Problem details — Restate the entries word for word and skip every image.

---- Records to process

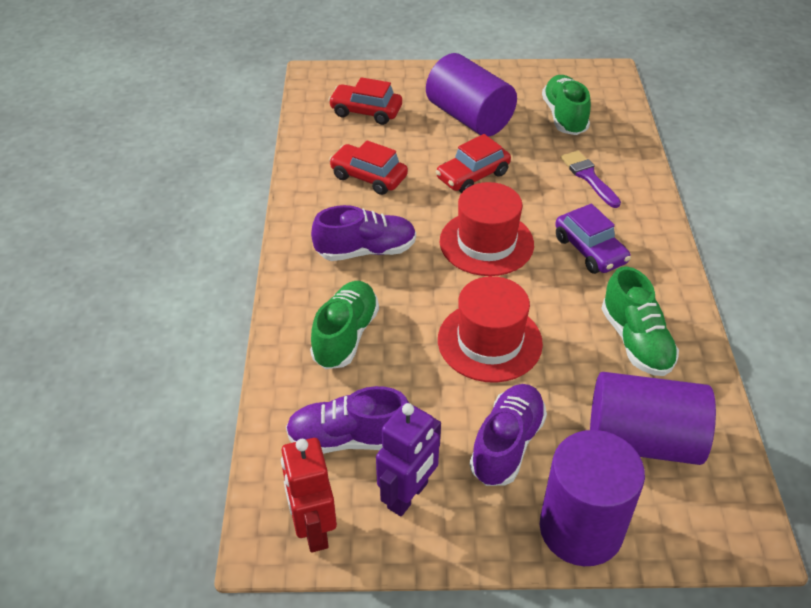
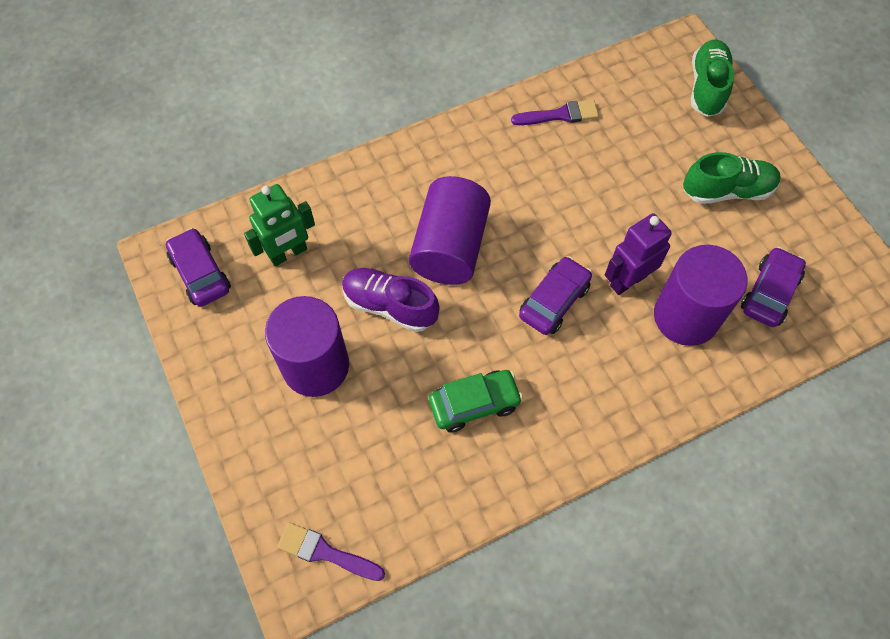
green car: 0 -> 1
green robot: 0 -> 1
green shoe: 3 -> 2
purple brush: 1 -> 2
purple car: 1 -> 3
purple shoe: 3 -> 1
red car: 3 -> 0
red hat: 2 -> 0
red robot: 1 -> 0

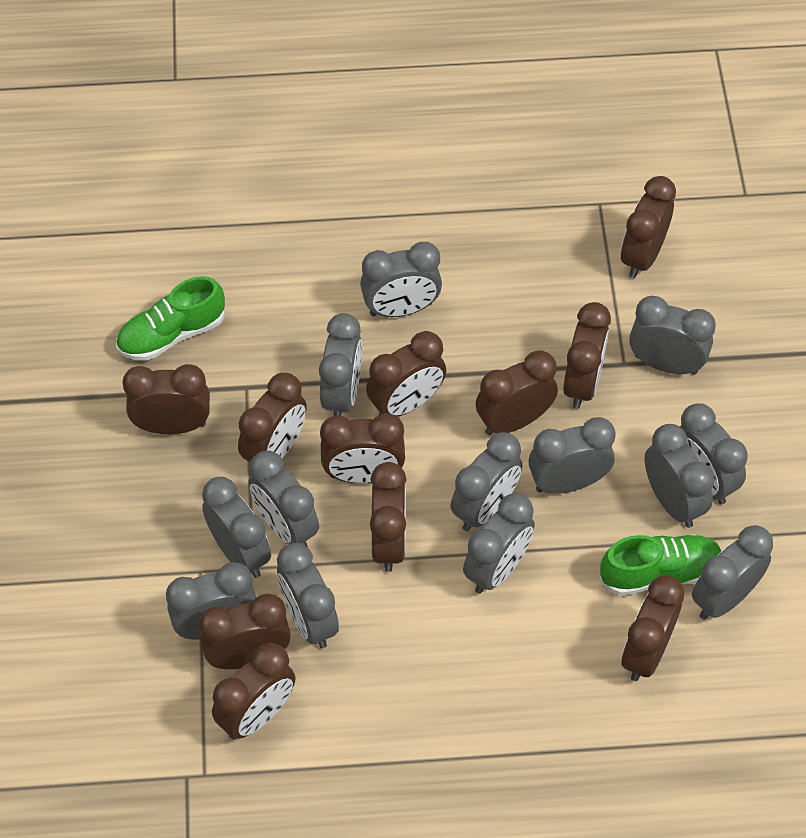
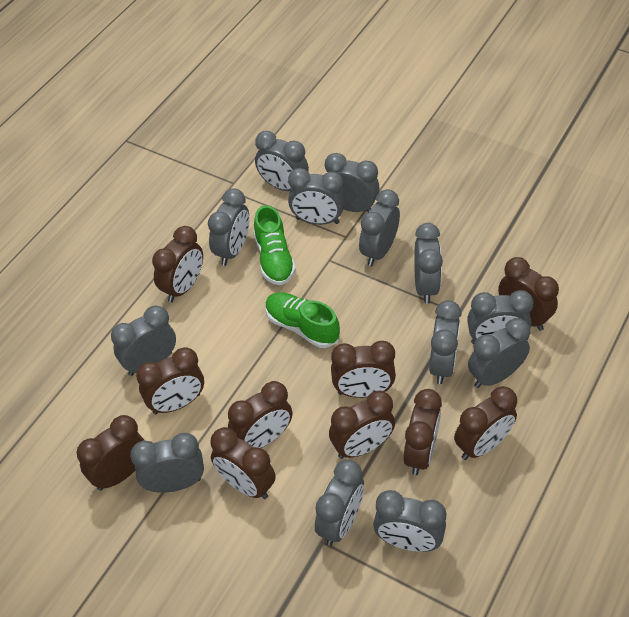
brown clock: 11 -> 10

--------

Problem solution —
green car: 0 -> 1
green robot: 0 -> 1
green shoe: 3 -> 2
purple brush: 1 -> 2
purple car: 1 -> 3
purple shoe: 3 -> 1
red car: 3 -> 0
red hat: 2 -> 0
red robot: 1 -> 0

brown clock: 11 -> 10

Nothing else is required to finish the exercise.